BEGIN STORED DATA
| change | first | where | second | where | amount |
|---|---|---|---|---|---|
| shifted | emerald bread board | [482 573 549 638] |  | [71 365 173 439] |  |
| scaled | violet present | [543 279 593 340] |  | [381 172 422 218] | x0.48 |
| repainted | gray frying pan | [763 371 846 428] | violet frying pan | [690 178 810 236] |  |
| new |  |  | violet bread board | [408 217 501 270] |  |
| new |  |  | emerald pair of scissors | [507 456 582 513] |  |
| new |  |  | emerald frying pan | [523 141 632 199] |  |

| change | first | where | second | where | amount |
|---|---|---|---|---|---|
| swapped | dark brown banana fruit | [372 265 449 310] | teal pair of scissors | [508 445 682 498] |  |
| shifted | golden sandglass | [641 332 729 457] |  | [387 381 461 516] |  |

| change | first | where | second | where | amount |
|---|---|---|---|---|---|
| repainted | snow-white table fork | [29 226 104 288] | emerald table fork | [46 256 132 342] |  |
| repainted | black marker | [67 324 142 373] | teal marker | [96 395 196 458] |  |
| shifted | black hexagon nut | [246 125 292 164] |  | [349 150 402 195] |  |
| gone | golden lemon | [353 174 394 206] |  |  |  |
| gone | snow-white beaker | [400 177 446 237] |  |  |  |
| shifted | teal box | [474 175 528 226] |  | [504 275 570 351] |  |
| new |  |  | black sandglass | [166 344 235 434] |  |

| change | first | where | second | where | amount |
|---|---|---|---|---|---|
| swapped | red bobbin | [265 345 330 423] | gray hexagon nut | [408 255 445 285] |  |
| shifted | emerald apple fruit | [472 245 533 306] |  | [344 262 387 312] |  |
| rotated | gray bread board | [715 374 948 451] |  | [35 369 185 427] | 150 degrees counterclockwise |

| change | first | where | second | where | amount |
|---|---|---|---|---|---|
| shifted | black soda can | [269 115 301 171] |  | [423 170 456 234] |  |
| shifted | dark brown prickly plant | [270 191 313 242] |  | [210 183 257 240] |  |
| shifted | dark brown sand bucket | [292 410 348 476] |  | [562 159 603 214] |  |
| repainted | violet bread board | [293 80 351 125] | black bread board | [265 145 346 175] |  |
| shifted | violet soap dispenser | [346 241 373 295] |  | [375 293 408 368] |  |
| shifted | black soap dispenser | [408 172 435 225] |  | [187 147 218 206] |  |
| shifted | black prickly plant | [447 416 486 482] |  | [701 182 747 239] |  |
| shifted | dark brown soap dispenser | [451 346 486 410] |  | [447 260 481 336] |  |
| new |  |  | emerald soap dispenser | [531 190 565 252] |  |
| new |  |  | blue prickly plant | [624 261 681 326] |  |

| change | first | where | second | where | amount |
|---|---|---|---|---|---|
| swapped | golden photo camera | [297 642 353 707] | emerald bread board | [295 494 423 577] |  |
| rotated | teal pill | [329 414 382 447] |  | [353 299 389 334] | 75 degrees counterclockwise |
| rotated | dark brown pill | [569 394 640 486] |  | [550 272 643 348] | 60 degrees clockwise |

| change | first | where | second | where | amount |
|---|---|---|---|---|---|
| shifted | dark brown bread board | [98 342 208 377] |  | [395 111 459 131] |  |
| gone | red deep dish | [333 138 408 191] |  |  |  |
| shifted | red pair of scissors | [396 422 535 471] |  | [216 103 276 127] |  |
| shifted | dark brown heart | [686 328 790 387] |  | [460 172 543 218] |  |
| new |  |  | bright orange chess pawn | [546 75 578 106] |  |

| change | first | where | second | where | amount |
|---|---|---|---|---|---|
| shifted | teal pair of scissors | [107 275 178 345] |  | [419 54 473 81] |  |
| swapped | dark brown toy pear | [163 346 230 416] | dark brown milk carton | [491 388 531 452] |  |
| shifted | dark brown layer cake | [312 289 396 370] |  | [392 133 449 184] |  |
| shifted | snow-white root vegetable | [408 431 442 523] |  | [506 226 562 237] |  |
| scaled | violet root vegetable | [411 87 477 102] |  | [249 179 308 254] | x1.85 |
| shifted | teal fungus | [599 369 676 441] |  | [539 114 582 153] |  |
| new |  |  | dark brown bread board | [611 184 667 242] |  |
END STORED DATA
● **DESCRIPTION OF THE TASK**:
Return every entry above with nothing altered.

● **YOUR RESPONSE**:
| change | first | where | second | where | amount |
|---|---|---|---|---|---|
| shifted | emerald bread board | [482 573 549 638] |  | [71 365 173 439] |  |
| scaled | violet present | [543 279 593 340] |  | [381 172 422 218] | x0.48 |
| repainted | gray frying pan | [763 371 846 428] | violet frying pan | [690 178 810 236] |  |
| new |  |  | violet bread board | [408 217 501 270] |  |
| new |  |  | emerald pair of scissors | [507 456 582 513] |  |
| new |  |  | emerald frying pan | [523 141 632 199] |  |

| change | first | where | second | where | amount |
|---|---|---|---|---|---|
| swapped | dark brown banana fruit | [372 265 449 310] | teal pair of scissors | [508 445 682 498] |  |
| shifted | golden sandglass | [641 332 729 457] |  | [387 381 461 516] |  |

| change | first | where | second | where | amount |
|---|---|---|---|---|---|
| repainted | snow-white table fork | [29 226 104 288] | emerald table fork | [46 256 132 342] |  |
| repainted | black marker | [67 324 142 373] | teal marker | [96 395 196 458] |  |
| shifted | black hexagon nut | [246 125 292 164] |  | [349 150 402 195] |  |
| gone | golden lemon | [353 174 394 206] |  |  |  |
| gone | snow-white beaker | [400 177 446 237] |  |  |  |
| shifted | teal box | [474 175 528 226] |  | [504 275 570 351] |  |
| new |  |  | black sandglass | [166 344 235 434] |  |

| change | first | where | second | where | amount |
|---|---|---|---|---|---|
| swapped | red bobbin | [265 345 330 423] | gray hexagon nut | [408 255 445 285] |  |
| shifted | emerald apple fruit | [472 245 533 306] |  | [344 262 387 312] |  |
| rotated | gray bread board | [715 374 948 451] |  | [35 369 185 427] | 150 degrees counterclockwise |

| change | first | where | second | where | amount |
|---|---|---|---|---|---|
| shifted | black soda can | [269 115 301 171] |  | [423 170 456 234] |  |
| shifted | dark brown prickly plant | [270 191 313 242] |  | [210 183 257 240] |  |
| shifted | dark brown sand bucket | [292 410 348 476] |  | [562 159 603 214] |  |
| repainted | violet bread board | [293 80 351 125] | black bread board | [265 145 346 175] |  |
| shifted | violet soap dispenser | [346 241 373 295] |  | [375 293 408 368] |  |
| shifted | black soap dispenser | [408 172 435 225] |  | [187 147 218 206] |  |
| shifted | black prickly plant | [447 416 486 482] |  | [701 182 747 239] |  |
| shifted | dark brown soap dispenser | [451 346 486 410] |  | [447 260 481 336] |  |
| new |  |  | emerald soap dispenser | [531 190 565 252] |  |
| new |  |  | blue prickly plant | [624 261 681 326] |  |

| change | first | where | second | where | amount |
|---|---|---|---|---|---|
| swapped | golden photo camera | [297 642 353 707] | emerald bread board | [295 494 423 577] |  |
| rotated | teal pill | [329 414 382 447] |  | [353 299 389 334] | 75 degrees counterclockwise |
| rotated | dark brown pill | [569 394 640 486] |  | [550 272 643 348] | 60 degrees clockwise |

| change | first | where | second | where | amount |
|---|---|---|---|---|---|
| shifted | dark brown bread board | [98 342 208 377] |  | [395 111 459 131] |  |
| gone | red deep dish | [333 138 408 191] |  |  |  |
| shifted | red pair of scissors | [396 422 535 471] |  | [216 103 276 127] |  |
| shifted | dark brown heart | [686 328 790 387] |  | [460 172 543 218] |  |
| new |  |  | bright orange chess pawn | [546 75 578 106] |  |

| change | first | where | second | where | amount |
|---|---|---|---|---|---|
| shifted | teal pair of scissors | [107 275 178 345] |  | [419 54 473 81] |  |
| swapped | dark brown toy pear | [163 346 230 416] | dark brown milk carton | [491 388 531 452] |  |
| shifted | dark brown layer cake | [312 289 396 370] |  | [392 133 449 184] |  |
| shifted | snow-white root vegetable | [408 431 442 523] |  | [506 226 562 237] |  |
| scaled | violet root vegetable | [411 87 477 102] |  | [249 179 308 254] | x1.85 |
| shifted | teal fungus | [599 369 676 441] |  | [539 114 582 153] |  |
| new |  |  | dark brown bread board | [611 184 667 242] |  |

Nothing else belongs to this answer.